Without the images, reproduce each line of the material exactly.

*Data provided*
━━━━━━━━━━━━━━━━━━━━

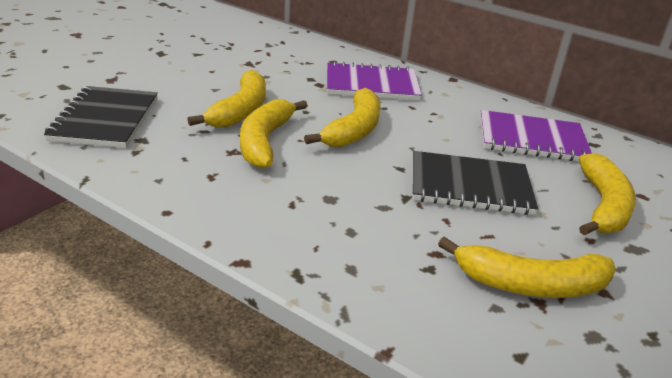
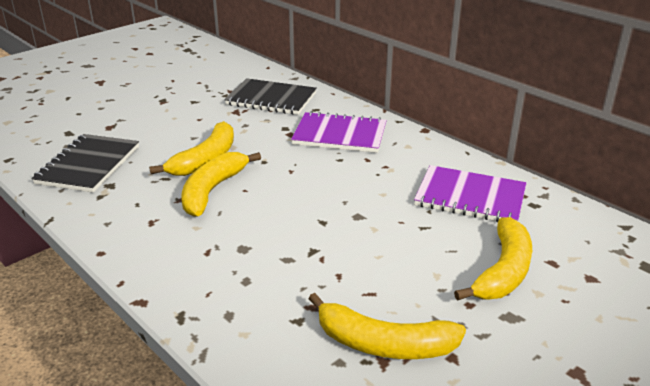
camera: 15 degrees right, 0 degrees up
(354, 130) = (299, 181): yellow banana -> none
(470, 186) = (379, 243): black notebook -> black notebook (271, 99)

━━━━━━━━━━━━━━━━━━━━

*Solution to the problem*
camera: 15 degrees right, 0 degrees up
(354, 130) = (299, 181): yellow banana -> none
(470, 186) = (379, 243): black notebook -> black notebook (271, 99)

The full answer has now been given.